• [WHAT IS EXPECTED]: Examine the data line by line and report how many lines include the word "star", with no additional output.

····················

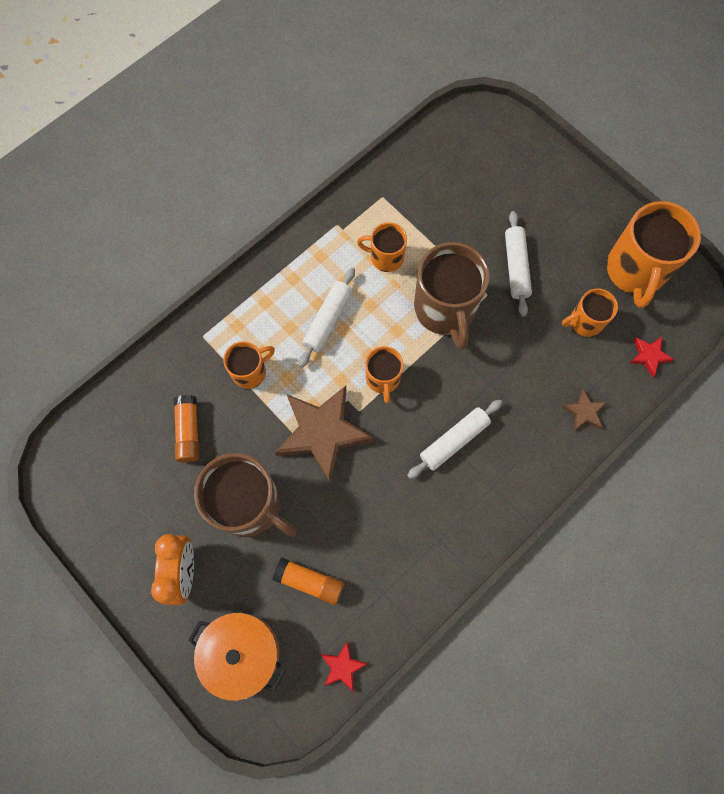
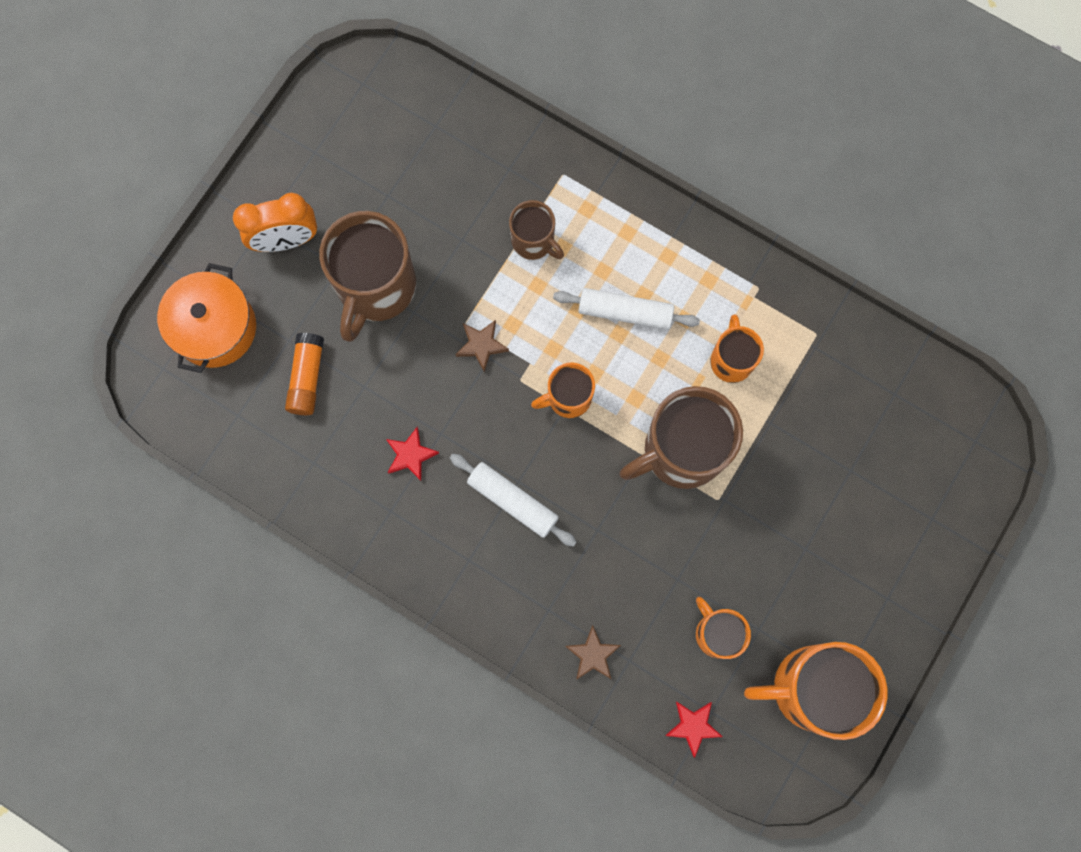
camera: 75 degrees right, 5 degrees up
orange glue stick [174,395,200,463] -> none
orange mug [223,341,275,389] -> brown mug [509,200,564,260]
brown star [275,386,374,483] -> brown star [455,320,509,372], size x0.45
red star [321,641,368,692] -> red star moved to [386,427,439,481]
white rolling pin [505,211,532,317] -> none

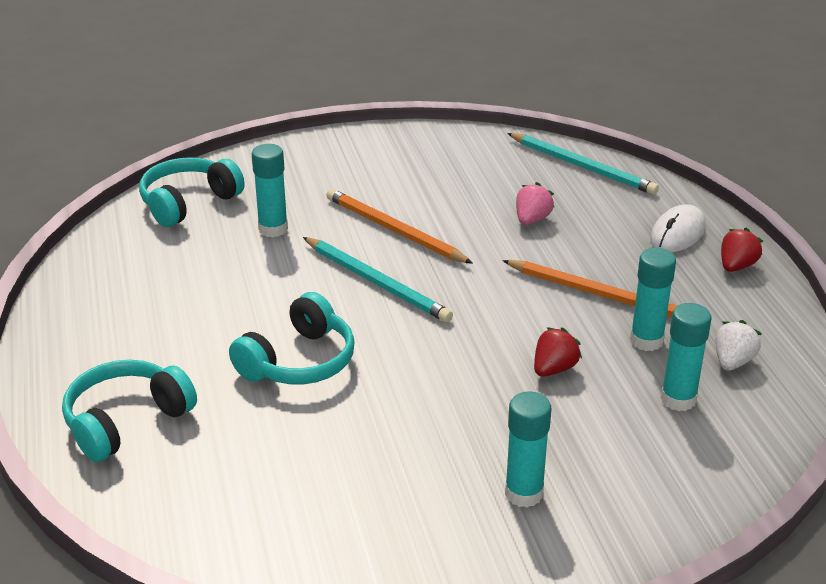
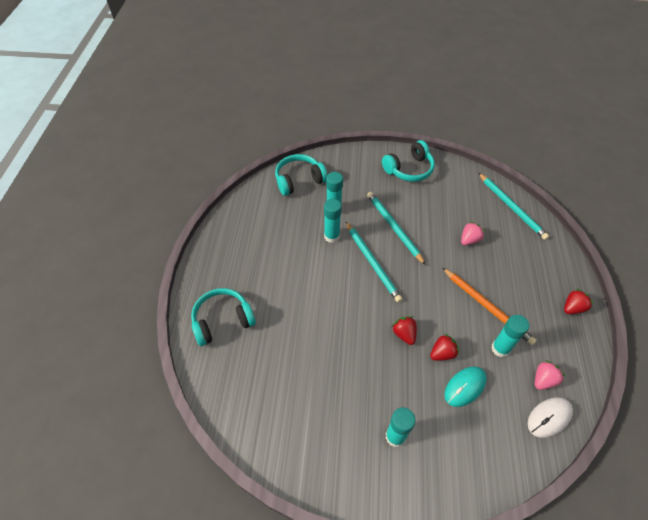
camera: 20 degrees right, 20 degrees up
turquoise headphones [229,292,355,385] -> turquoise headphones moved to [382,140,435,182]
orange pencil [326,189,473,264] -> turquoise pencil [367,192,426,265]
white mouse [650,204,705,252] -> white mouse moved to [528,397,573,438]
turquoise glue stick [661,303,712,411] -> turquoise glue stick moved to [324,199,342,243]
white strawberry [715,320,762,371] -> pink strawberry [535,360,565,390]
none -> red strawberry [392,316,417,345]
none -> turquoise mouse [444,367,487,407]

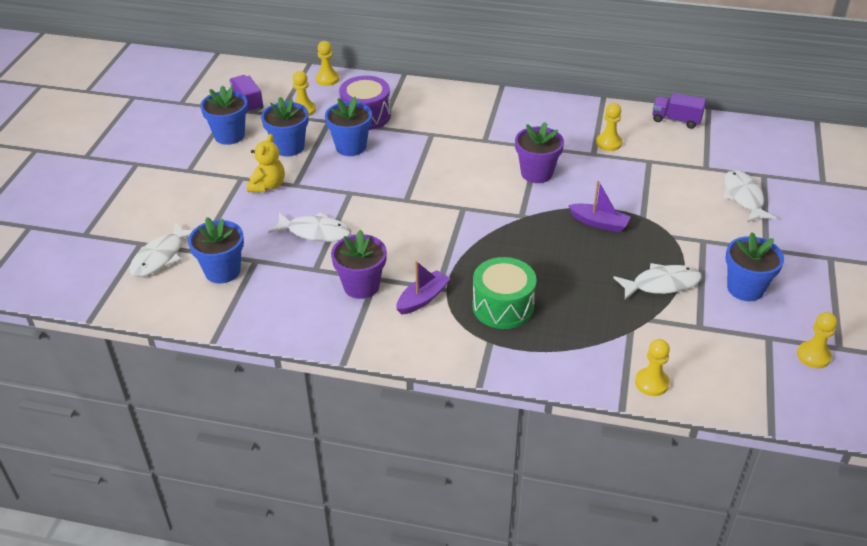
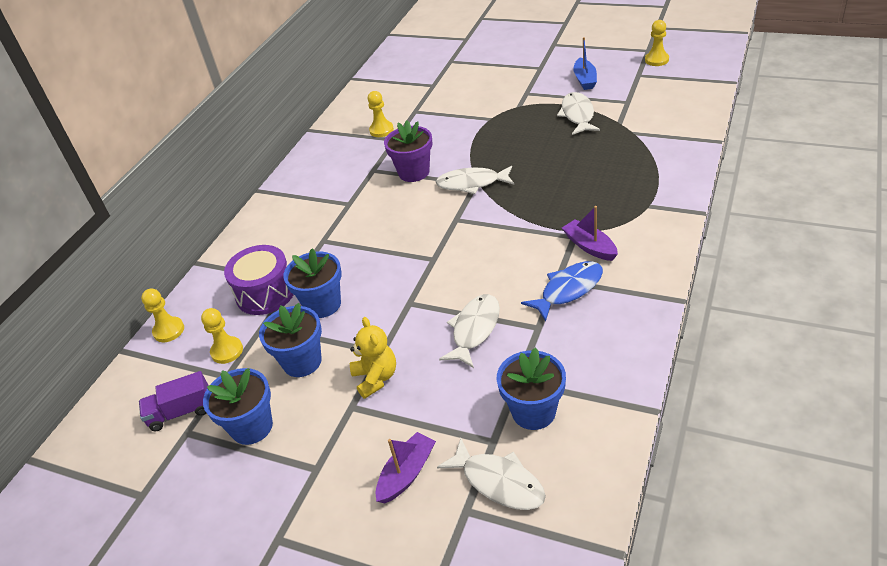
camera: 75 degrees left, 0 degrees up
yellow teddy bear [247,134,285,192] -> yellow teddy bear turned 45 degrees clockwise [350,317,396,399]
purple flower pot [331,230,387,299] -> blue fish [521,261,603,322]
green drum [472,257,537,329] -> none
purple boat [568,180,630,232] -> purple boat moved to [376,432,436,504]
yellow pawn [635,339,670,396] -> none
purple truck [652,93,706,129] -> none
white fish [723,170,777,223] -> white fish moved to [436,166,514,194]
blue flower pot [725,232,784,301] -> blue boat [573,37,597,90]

····················

• [EXPECTED ANSWER]: 2